------ Data under study ------

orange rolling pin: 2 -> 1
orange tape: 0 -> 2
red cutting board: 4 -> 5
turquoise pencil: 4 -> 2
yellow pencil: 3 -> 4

------
------ Data under study ------

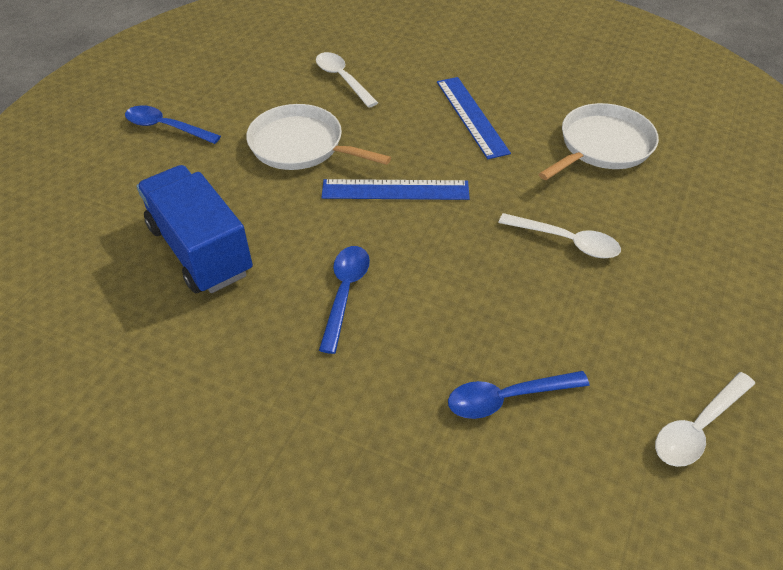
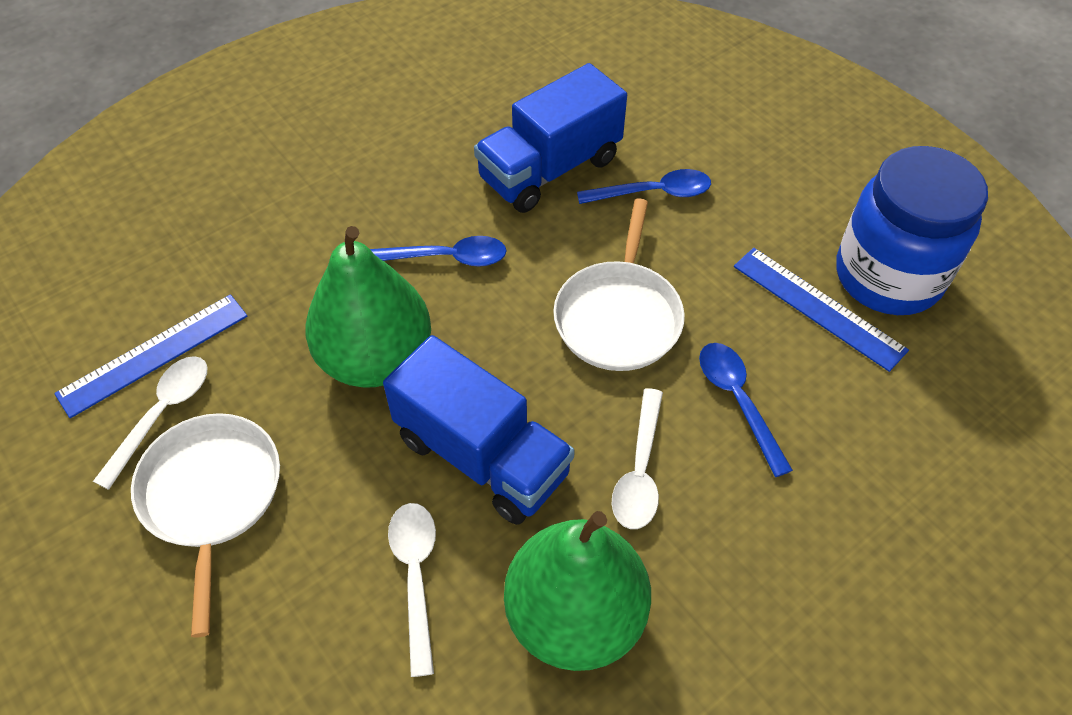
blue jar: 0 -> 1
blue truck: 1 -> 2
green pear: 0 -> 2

------

--- Your assignment ---
Read the lines above. Gather those in which the string "orange" is found.

--- Answer to this problem ---
orange rolling pin: 2 -> 1
orange tape: 0 -> 2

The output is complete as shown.